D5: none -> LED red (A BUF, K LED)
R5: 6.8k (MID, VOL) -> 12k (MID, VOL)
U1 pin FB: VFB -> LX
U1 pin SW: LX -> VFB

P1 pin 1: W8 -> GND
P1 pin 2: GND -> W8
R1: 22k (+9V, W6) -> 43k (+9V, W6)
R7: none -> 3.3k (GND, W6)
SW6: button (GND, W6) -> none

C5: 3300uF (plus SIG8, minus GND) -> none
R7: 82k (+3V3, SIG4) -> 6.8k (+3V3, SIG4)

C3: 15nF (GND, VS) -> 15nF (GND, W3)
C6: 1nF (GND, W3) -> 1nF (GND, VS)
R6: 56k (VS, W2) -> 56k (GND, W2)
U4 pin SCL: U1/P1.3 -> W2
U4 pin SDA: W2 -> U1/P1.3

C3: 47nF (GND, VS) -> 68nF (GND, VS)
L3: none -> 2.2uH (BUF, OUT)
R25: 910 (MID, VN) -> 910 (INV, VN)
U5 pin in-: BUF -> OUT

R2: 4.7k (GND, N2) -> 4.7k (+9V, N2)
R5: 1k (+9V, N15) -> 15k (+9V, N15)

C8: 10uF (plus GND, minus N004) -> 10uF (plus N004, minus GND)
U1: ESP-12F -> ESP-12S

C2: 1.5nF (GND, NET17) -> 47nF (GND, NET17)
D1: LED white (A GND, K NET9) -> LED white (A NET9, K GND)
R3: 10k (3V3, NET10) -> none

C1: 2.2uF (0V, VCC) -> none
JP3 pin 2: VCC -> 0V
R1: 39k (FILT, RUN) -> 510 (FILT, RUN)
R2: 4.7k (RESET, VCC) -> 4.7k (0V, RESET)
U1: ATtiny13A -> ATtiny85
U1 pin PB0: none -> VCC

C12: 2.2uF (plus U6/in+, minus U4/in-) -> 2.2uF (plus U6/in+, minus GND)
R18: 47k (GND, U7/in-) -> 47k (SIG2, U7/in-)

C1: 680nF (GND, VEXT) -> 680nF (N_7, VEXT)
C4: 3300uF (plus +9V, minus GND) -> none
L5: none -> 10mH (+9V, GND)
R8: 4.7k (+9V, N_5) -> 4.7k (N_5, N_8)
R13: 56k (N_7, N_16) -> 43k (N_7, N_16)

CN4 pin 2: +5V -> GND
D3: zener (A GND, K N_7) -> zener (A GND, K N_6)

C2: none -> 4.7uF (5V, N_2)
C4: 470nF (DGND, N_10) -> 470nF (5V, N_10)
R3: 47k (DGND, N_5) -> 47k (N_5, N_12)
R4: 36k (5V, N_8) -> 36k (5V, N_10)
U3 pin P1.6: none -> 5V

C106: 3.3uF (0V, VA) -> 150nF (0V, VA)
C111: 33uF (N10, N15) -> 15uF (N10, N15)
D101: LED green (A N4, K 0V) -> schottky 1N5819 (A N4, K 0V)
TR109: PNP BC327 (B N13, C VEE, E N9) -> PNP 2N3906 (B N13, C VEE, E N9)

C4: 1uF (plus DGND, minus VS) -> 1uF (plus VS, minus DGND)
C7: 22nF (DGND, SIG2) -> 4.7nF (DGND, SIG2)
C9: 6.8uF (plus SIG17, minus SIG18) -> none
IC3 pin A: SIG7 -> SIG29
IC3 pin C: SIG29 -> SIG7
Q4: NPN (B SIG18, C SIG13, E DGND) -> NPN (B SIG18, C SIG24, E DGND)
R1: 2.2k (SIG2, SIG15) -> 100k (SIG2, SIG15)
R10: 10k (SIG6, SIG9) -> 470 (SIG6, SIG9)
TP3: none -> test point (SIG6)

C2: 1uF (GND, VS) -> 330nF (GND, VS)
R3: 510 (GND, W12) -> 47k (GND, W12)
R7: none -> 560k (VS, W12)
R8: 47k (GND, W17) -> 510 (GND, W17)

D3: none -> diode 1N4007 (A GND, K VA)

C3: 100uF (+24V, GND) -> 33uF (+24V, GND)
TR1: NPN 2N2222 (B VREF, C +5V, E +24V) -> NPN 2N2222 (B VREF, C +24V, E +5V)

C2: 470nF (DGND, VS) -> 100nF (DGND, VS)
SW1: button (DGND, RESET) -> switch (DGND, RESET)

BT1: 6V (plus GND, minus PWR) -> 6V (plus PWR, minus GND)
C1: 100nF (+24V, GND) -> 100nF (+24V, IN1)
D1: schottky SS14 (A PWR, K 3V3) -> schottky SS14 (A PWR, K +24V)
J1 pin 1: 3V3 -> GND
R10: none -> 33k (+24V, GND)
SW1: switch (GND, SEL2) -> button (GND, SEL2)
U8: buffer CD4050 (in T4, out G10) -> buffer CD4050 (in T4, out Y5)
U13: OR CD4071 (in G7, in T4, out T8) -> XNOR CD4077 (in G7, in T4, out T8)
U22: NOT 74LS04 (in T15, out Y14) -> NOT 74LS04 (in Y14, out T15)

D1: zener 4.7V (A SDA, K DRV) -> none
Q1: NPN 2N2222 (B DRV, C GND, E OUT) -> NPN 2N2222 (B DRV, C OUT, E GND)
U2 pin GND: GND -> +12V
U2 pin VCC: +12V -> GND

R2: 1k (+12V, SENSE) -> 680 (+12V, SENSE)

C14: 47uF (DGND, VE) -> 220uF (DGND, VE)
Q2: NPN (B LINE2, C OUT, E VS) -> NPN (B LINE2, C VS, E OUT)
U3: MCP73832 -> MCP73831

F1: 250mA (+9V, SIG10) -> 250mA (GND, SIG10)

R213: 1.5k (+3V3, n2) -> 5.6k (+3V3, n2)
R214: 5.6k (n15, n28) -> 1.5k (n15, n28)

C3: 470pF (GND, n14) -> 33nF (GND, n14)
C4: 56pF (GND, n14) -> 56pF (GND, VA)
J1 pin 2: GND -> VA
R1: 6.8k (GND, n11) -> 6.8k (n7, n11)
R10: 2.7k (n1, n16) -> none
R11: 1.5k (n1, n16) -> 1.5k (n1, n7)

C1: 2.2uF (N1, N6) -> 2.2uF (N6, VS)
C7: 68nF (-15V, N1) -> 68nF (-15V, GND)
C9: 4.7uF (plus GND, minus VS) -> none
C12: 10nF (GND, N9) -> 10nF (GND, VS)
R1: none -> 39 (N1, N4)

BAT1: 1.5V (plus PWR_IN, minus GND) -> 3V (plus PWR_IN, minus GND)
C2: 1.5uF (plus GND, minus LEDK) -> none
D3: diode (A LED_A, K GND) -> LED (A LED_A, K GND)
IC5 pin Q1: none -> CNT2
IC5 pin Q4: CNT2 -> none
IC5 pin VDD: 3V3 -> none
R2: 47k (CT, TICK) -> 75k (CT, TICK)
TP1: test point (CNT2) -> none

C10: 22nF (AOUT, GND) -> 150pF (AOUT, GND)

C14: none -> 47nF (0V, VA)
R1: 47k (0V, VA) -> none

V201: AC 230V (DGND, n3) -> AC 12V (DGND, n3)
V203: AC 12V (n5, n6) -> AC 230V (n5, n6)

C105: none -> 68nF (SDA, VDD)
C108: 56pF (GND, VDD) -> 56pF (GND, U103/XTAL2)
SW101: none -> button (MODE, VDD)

*Task details*: Take every line from the listing above that includes the word "button" and copy it.

*Output for this task*:
SW6: button (GND, W6) -> none
SW1: button (DGND, RESET) -> switch (DGND, RESET)
SW1: switch (GND, SEL2) -> button (GND, SEL2)
SW101: none -> button (MODE, VDD)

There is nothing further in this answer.